- [Problem details]
As soon as the line containing "camera_right=-30 camera_up=10" appears in the material below, start returning lines exactly, and end with the line containing "change=insert; new=arrosoir/marron; second_place=396,299,549,392".

- [The data]
*-*-*
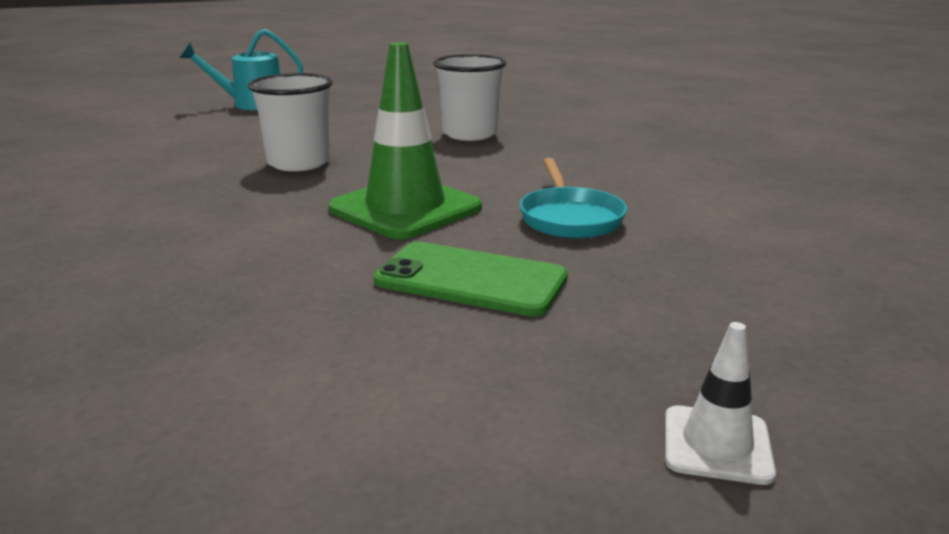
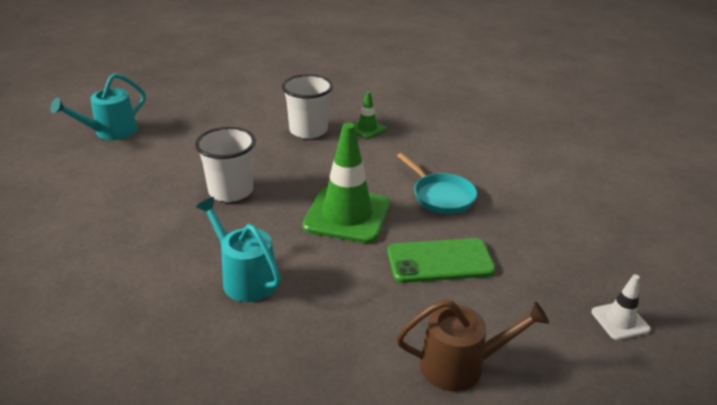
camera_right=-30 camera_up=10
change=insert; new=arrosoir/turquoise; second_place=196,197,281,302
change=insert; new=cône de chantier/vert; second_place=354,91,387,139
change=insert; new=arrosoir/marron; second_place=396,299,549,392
*-*-*
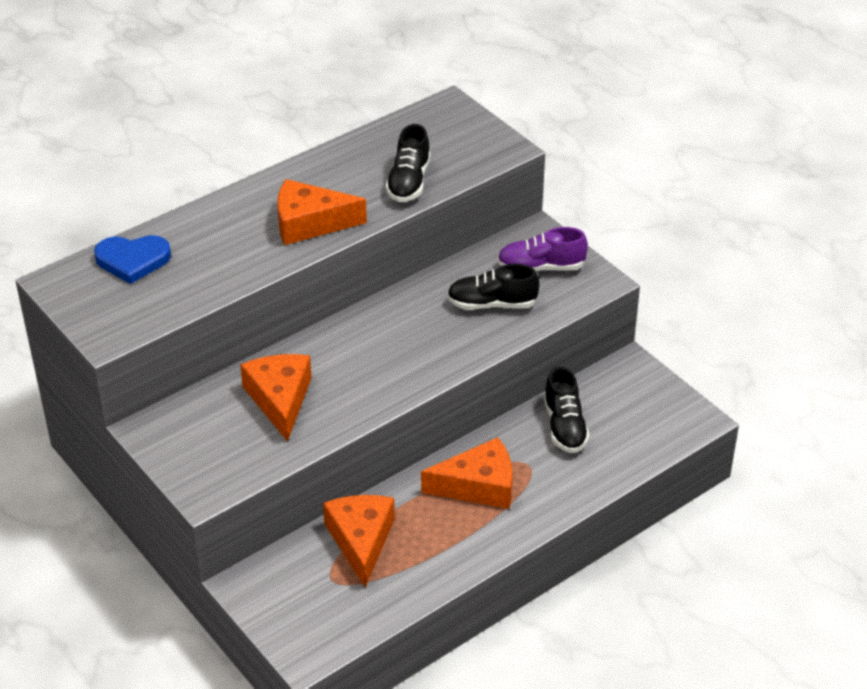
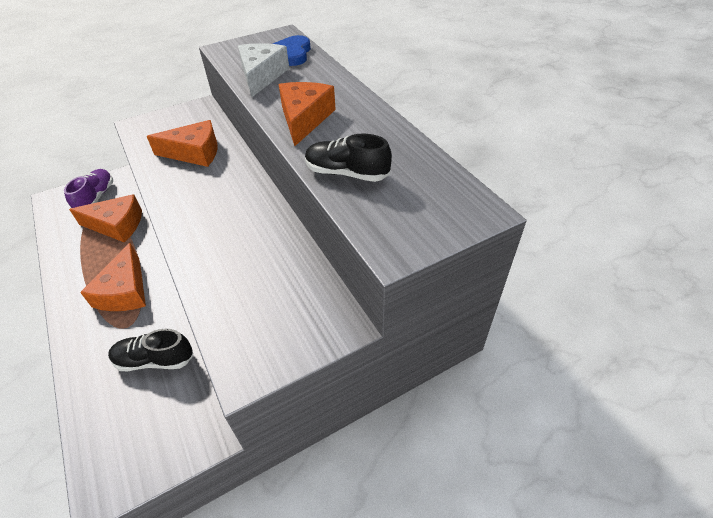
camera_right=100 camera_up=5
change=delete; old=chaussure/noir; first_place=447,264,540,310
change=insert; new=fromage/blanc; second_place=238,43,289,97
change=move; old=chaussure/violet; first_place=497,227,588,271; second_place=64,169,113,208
*-*-*
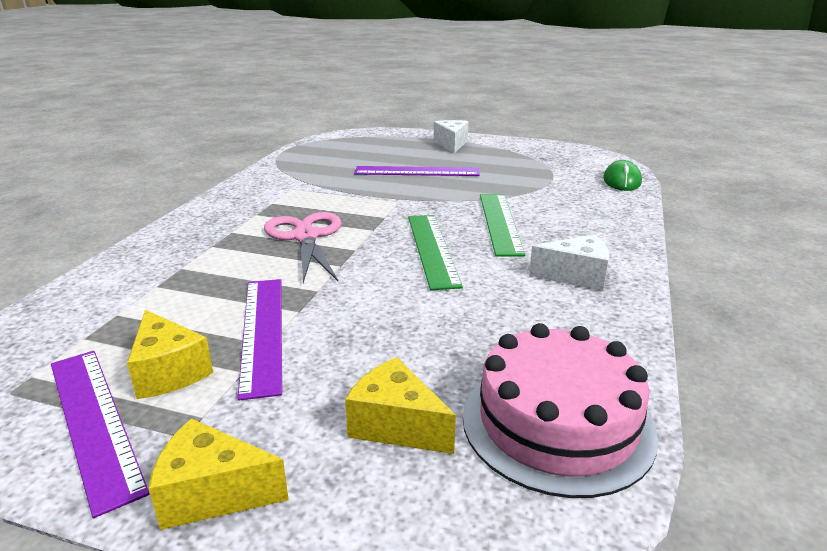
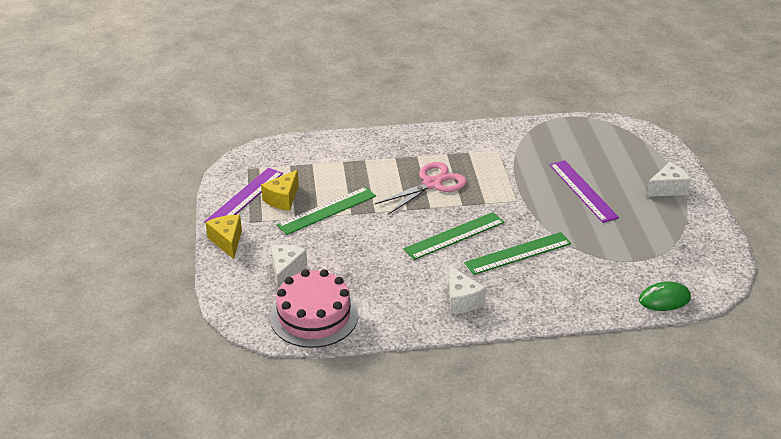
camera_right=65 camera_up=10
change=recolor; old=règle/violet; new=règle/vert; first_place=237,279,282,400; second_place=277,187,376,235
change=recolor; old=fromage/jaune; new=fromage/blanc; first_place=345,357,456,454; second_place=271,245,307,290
*-*-*
- [Answer to this task]
camera_right=-30 camera_up=10
change=insert; new=arrosoir/turquoise; second_place=196,197,281,302
change=insert; new=cône de chantier/vert; second_place=354,91,387,139
change=insert; new=arrosoir/marron; second_place=396,299,549,392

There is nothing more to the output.